=== Section Start ===

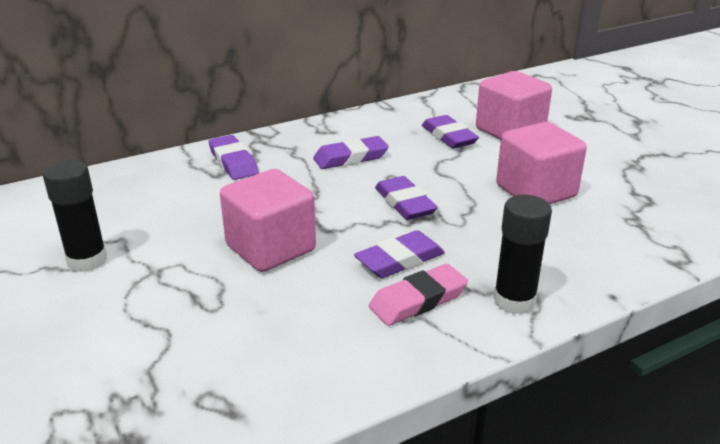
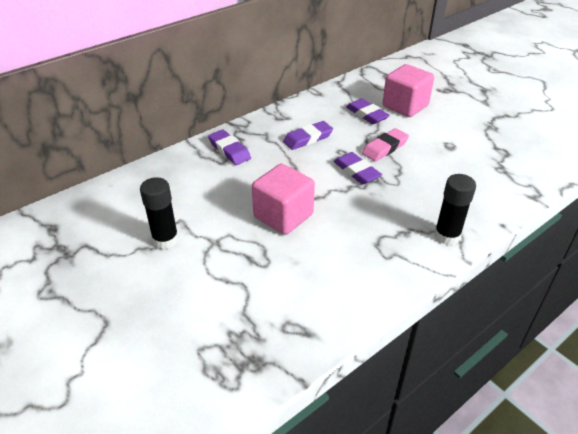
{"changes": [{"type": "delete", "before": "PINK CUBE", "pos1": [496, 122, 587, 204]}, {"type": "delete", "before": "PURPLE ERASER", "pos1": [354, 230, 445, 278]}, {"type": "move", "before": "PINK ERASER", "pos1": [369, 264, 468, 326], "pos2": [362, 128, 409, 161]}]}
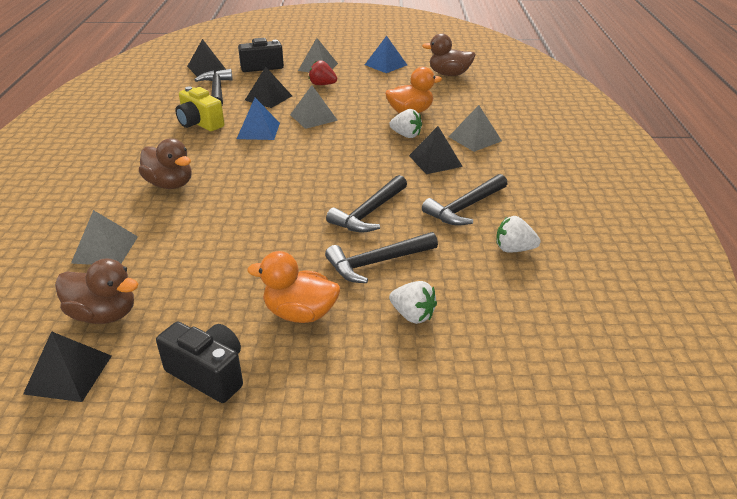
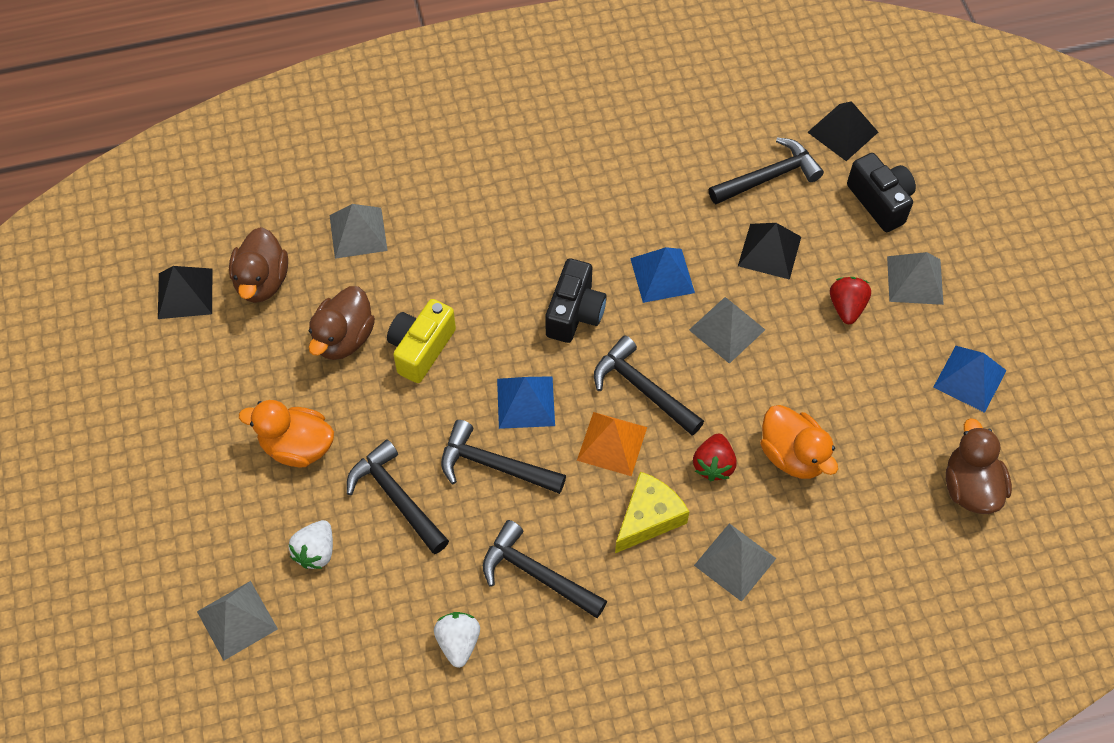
{"changes": [{"type": "move", "before": "YELLOW CAMERA", "pos1": [176, 86, 224, 131], "pos2": [387, 299, 456, 383]}, {"type": "recolor", "before": "WHITE STRAWBERRY", "after": "RED STRAWBERRY", "pos1": [389, 109, 422, 138], "pos2": [693, 433, 737, 481]}, {"type": "replace", "before": "BLACK PYRAMID", "after": "YELLOW CHEESE", "pos1": [409, 126, 463, 174], "pos2": [615, 471, 689, 553]}, {"type": "move", "before": "BROWN DUCK", "pos1": [139, 138, 192, 189], "pos2": [309, 286, 375, 360]}, {"type": "rotate", "before": "ORANGE DUCK", "pos1": [247, 251, 340, 323], "pos2": [239, 400, 334, 467], "turn": -75}, {"type": "move", "before": "BLACK CAMERA", "pos1": [156, 322, 243, 403], "pos2": [545, 258, 607, 343]}, {"type": "insert", "after": "BLACK HAMMER", "pos2": [594, 336, 704, 436]}, {"type": "insert", "after": "BLUE PYRAMID", "pos2": [497, 376, 555, 429]}, {"type": "insert", "after": "ORANGE PYRAMID", "pos2": [577, 412, 647, 476]}, {"type": "insert", "after": "GREY PYRAMID", "pos2": [197, 581, 278, 661]}]}
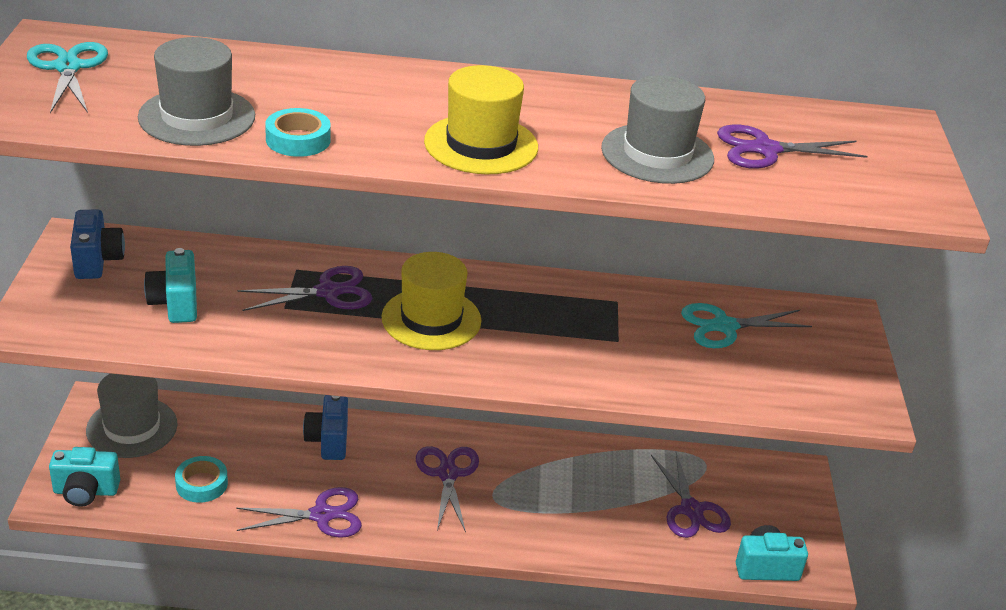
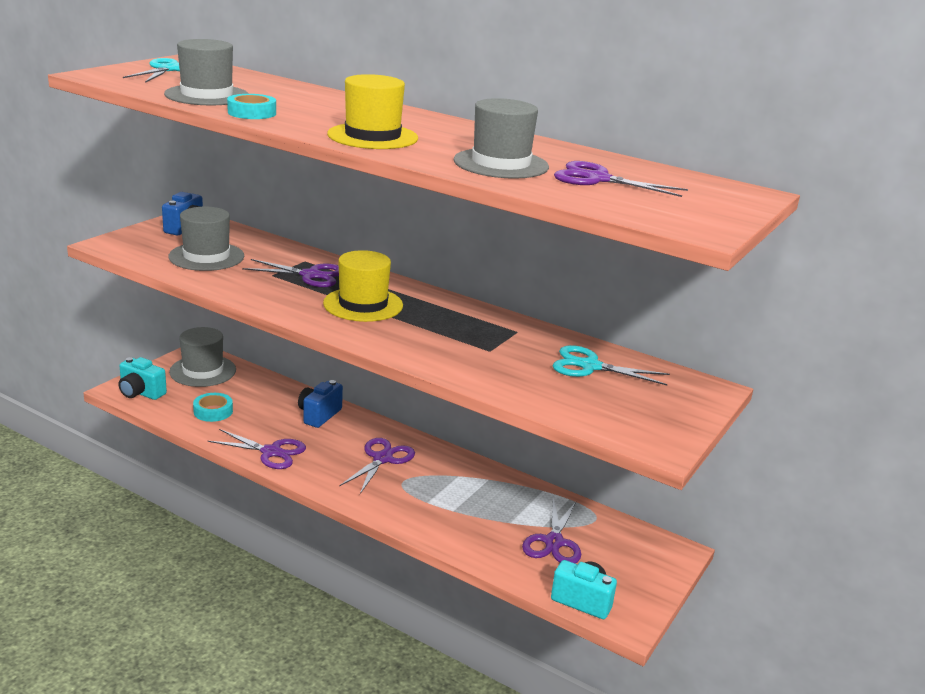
{"changes": [{"type": "replace", "before": "TURQUOISE CAMERA", "after": "GREY HAT", "pos1": [144, 248, 197, 323], "pos2": [168, 207, 244, 271]}]}
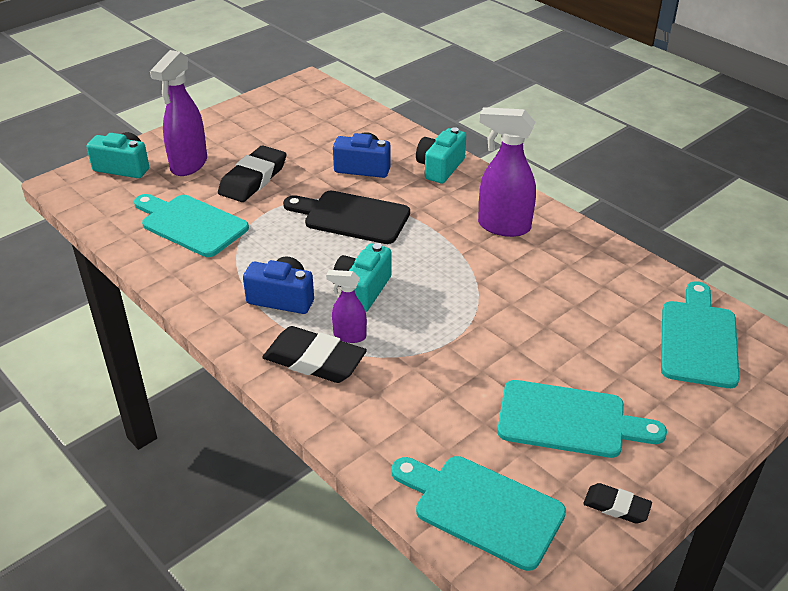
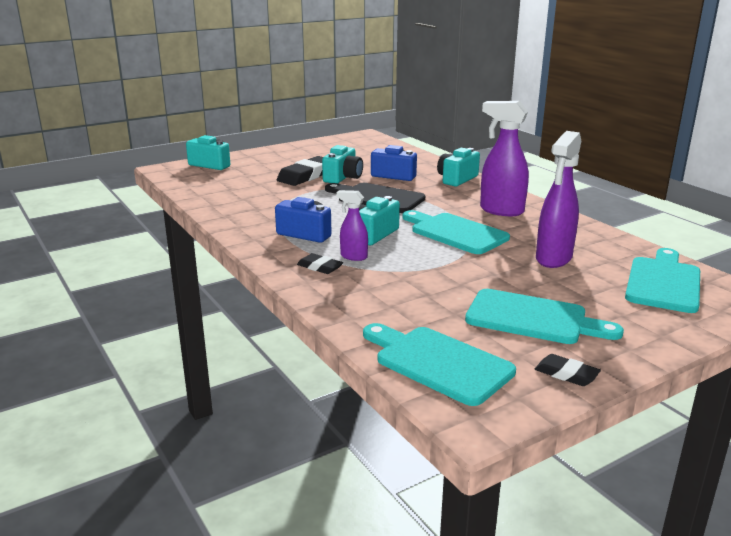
{"changes": [{"type": "move", "before": "PURPLE SPRAY BOTTLE", "pos1": [150, 50, 207, 176], "pos2": [536, 131, 581, 268]}, {"type": "move", "before": "TURQUOISE CUTTING BOARD", "pos1": [134, 194, 249, 257], "pos2": [402, 210, 510, 254]}, {"type": "resize", "before": "BLACK ERASER", "pos1": [262, 326, 367, 383], "pos2": [297, 253, 343, 274], "scale": 0.54}, {"type": "insert", "after": "TURQUOISE CAMERA", "pos2": [322, 145, 363, 183]}]}
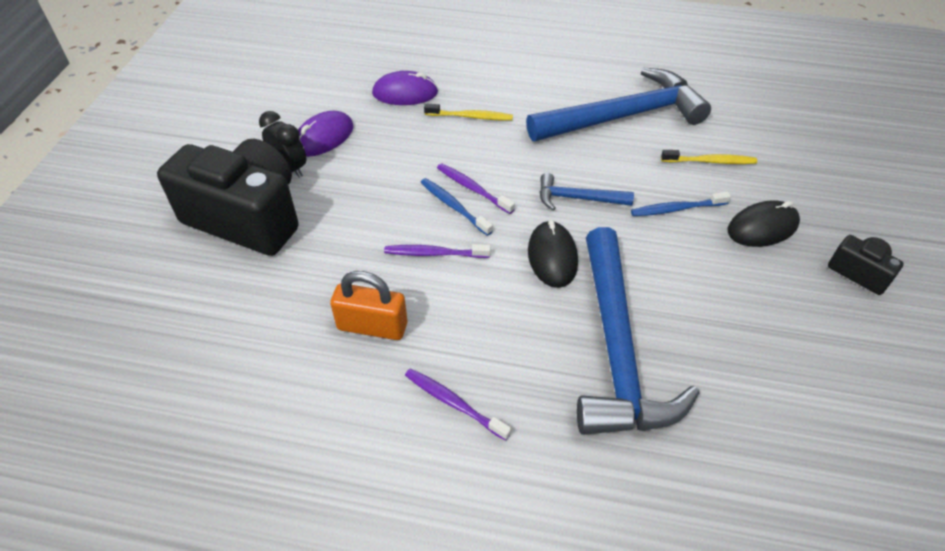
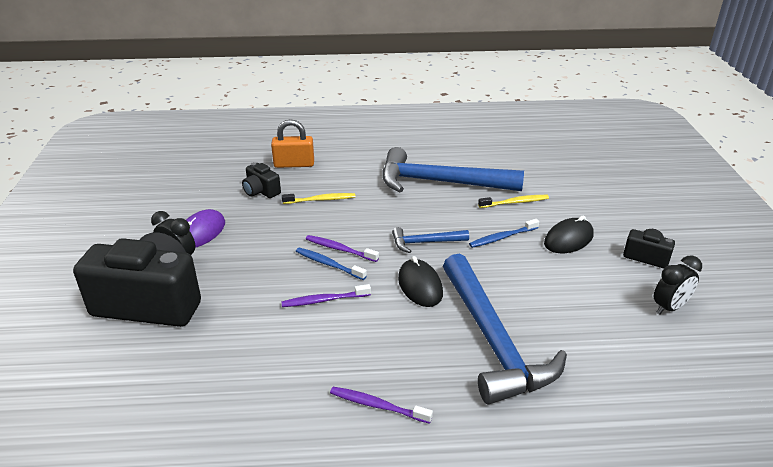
{"changes": [{"type": "rotate", "before": "BLUE HAMMER", "pos1": [526, 68, 711, 141], "pos2": [382, 147, 524, 192], "turn": -135}, {"type": "replace", "before": "PURPLE MOUSE", "after": "BLACK CAMERA", "pos1": [372, 71, 438, 105], "pos2": [242, 162, 281, 198]}, {"type": "move", "before": "ORANGE PADLOCK", "pos1": [330, 271, 407, 340], "pos2": [271, 119, 314, 168]}, {"type": "insert", "after": "BLACK CLOCK", "pos2": [654, 256, 702, 315]}]}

=== Section End ===

| Exercise description |
Only the pictures stay out; the rest of the entries above must be written out exactly.

| Worked solution |
{"changes": [{"type": "delete", "before": "PINK CUBE", "pos1": [496, 122, 587, 204]}, {"type": "delete", "before": "PURPLE ERASER", "pos1": [354, 230, 445, 278]}, {"type": "move", "before": "PINK ERASER", "pos1": [369, 264, 468, 326], "pos2": [362, 128, 409, 161]}]}
{"changes": [{"type": "move", "before": "YELLOW CAMERA", "pos1": [176, 86, 224, 131], "pos2": [387, 299, 456, 383]}, {"type": "recolor", "before": "WHITE STRAWBERRY", "after": "RED STRAWBERRY", "pos1": [389, 109, 422, 138], "pos2": [693, 433, 737, 481]}, {"type": "replace", "before": "BLACK PYRAMID", "after": "YELLOW CHEESE", "pos1": [409, 126, 463, 174], "pos2": [615, 471, 689, 553]}, {"type": "move", "before": "BROWN DUCK", "pos1": [139, 138, 192, 189], "pos2": [309, 286, 375, 360]}, {"type": "rotate", "before": "ORANGE DUCK", "pos1": [247, 251, 340, 323], "pos2": [239, 400, 334, 467], "turn": -75}, {"type": "move", "before": "BLACK CAMERA", "pos1": [156, 322, 243, 403], "pos2": [545, 258, 607, 343]}, {"type": "insert", "after": "BLACK HAMMER", "pos2": [594, 336, 704, 436]}, {"type": "insert", "after": "BLUE PYRAMID", "pos2": [497, 376, 555, 429]}, {"type": "insert", "after": "ORANGE PYRAMID", "pos2": [577, 412, 647, 476]}, {"type": "insert", "after": "GREY PYRAMID", "pos2": [197, 581, 278, 661]}]}
{"changes": [{"type": "replace", "before": "TURQUOISE CAMERA", "after": "GREY HAT", "pos1": [144, 248, 197, 323], "pos2": [168, 207, 244, 271]}]}
{"changes": [{"type": "move", "before": "PURPLE SPRAY BOTTLE", "pos1": [150, 50, 207, 176], "pos2": [536, 131, 581, 268]}, {"type": "move", "before": "TURQUOISE CUTTING BOARD", "pos1": [134, 194, 249, 257], "pos2": [402, 210, 510, 254]}, {"type": "resize", "before": "BLACK ERASER", "pos1": [262, 326, 367, 383], "pos2": [297, 253, 343, 274], "scale": 0.54}, {"type": "insert", "after": "TURQUOISE CAMERA", "pos2": [322, 145, 363, 183]}]}
{"changes": [{"type": "rotate", "before": "BLUE HAMMER", "pos1": [526, 68, 711, 141], "pos2": [382, 147, 524, 192], "turn": -135}, {"type": "replace", "before": "PURPLE MOUSE", "after": "BLACK CAMERA", "pos1": [372, 71, 438, 105], "pos2": [242, 162, 281, 198]}, {"type": "move", "before": "ORANGE PADLOCK", "pos1": [330, 271, 407, 340], "pos2": [271, 119, 314, 168]}, {"type": "insert", "after": "BLACK CLOCK", "pos2": [654, 256, 702, 315]}]}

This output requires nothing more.